Element lookup records
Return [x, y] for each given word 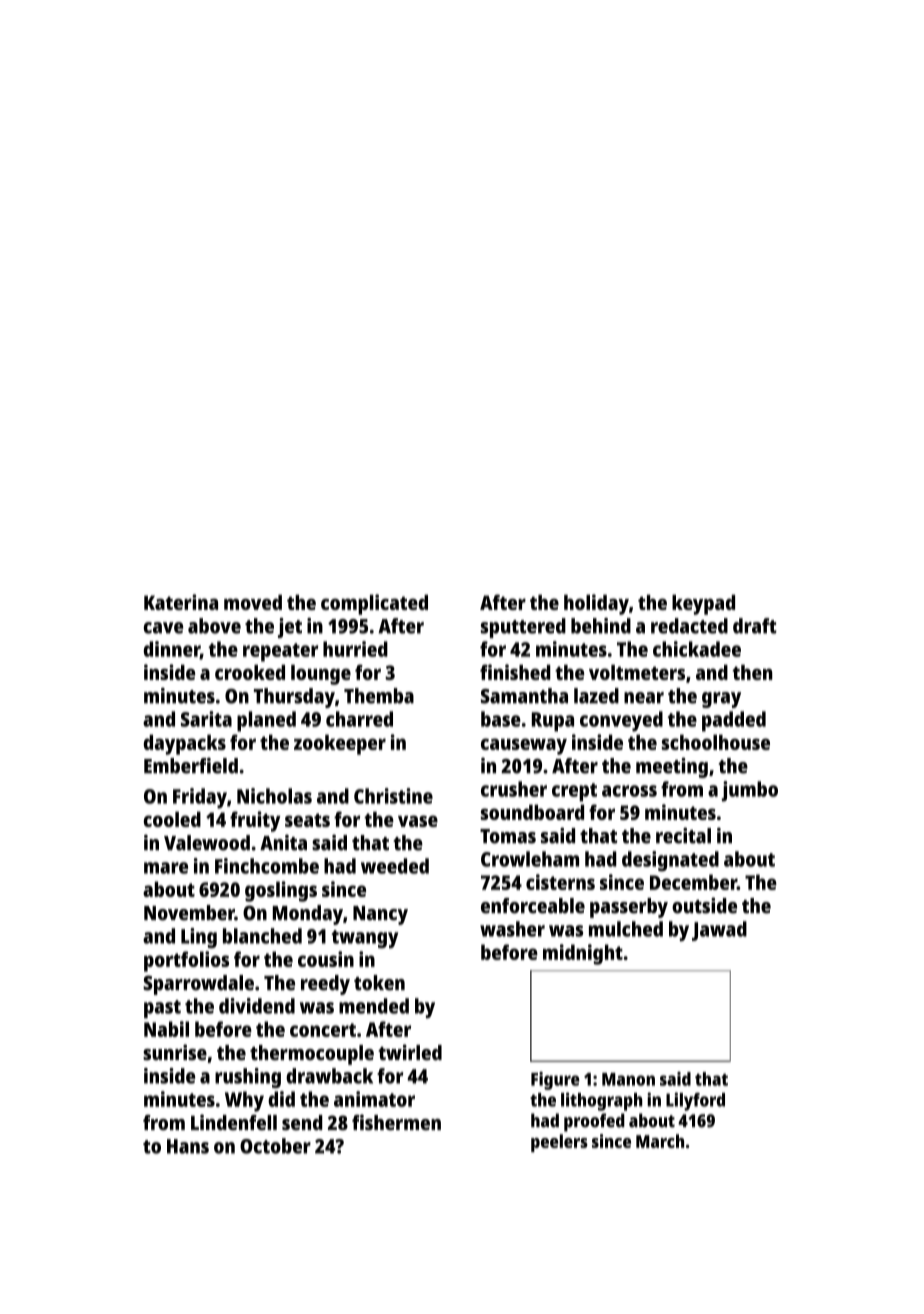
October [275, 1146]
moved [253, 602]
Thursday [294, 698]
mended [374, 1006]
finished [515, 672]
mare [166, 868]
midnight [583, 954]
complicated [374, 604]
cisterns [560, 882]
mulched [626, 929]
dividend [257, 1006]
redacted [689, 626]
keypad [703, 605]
...
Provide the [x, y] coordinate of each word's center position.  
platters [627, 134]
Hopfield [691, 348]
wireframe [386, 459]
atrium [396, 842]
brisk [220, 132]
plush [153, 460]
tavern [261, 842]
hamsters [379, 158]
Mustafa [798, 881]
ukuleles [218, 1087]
...
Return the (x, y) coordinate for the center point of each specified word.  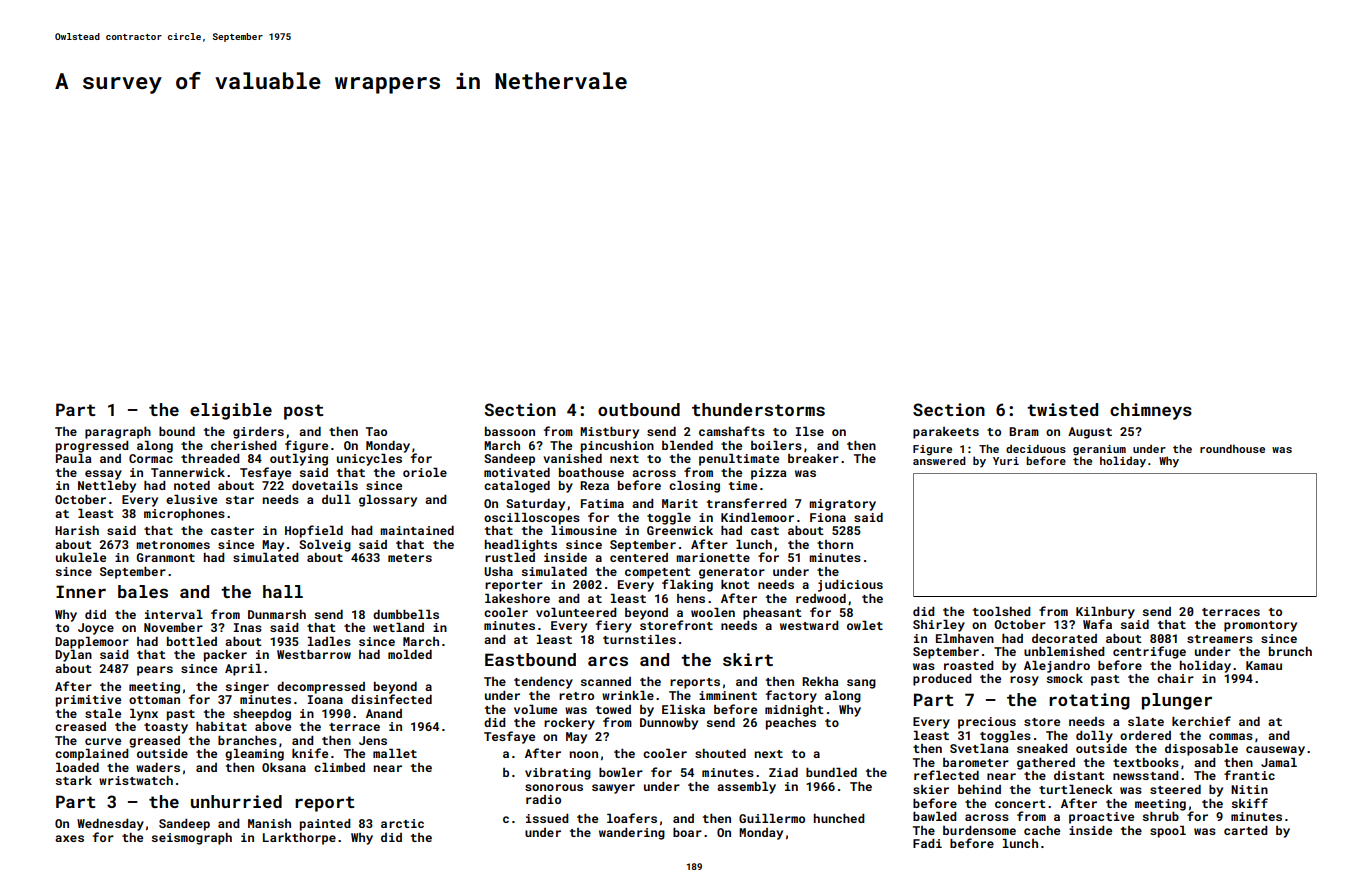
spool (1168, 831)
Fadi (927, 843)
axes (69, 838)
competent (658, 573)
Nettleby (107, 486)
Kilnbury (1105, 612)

What is required: Convert the part that opens with the line containing "moved [253, 602]" and closes with the line containing "keypad [703, 605]" into a Markdown table with the columns Row and Line, giving each line a row number and skipping blank lines. Include only those lines.

Written response:
| Row | Line |
|---|---|
| 1 | moved [253, 602] |
| 2 | Thursday [294, 698] |
| 3 | mended [374, 1006] |
| 4 | finished [515, 672] |
| 5 | mare [166, 868] |
| 6 | midnight [583, 954] |
| 7 | complicated [374, 604] |
| 8 | cisterns [560, 882] |
| 9 | mulched [626, 929] |
| 10 | dividend [257, 1006] |
| 11 | redacted [689, 626] |
| 12 | keypad [703, 605] |